(Scene comparison data)

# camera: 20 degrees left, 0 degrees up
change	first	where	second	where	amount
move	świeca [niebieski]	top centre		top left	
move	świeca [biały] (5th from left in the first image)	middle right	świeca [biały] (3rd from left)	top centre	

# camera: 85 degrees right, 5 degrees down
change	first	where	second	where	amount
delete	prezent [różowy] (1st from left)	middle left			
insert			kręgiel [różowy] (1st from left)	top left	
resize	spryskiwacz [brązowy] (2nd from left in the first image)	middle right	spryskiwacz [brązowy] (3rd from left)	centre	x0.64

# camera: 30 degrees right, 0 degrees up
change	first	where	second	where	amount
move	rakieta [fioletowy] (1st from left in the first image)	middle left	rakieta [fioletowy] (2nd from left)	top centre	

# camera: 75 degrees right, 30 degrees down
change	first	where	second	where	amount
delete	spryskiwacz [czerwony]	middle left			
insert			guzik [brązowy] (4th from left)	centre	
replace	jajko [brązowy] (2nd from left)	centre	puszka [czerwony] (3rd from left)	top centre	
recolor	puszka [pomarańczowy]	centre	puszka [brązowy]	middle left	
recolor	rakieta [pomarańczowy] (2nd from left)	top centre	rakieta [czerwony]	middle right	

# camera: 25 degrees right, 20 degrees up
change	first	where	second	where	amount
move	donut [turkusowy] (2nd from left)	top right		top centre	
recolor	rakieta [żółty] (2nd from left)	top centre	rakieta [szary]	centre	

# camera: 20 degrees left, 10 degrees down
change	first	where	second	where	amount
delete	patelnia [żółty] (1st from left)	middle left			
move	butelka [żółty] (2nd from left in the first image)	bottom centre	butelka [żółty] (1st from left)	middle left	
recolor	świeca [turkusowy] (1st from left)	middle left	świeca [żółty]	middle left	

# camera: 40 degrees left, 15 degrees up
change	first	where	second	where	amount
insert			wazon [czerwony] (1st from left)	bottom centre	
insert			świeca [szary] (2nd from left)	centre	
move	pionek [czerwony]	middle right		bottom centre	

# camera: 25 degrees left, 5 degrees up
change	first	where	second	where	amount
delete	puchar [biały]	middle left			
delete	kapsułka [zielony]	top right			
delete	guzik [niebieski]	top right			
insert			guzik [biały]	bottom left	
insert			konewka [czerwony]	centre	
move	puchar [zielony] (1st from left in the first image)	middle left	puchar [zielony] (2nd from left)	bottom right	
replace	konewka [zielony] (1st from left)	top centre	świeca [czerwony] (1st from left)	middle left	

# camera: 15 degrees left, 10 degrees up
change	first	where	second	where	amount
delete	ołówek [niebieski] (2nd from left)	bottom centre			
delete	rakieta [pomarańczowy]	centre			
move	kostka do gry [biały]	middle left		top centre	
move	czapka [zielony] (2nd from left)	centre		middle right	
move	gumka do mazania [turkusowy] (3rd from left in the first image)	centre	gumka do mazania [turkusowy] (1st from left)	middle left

[Activity]: Answer with a single number: the count of lines in the records that contain "brązowy".

[Final answer]: 4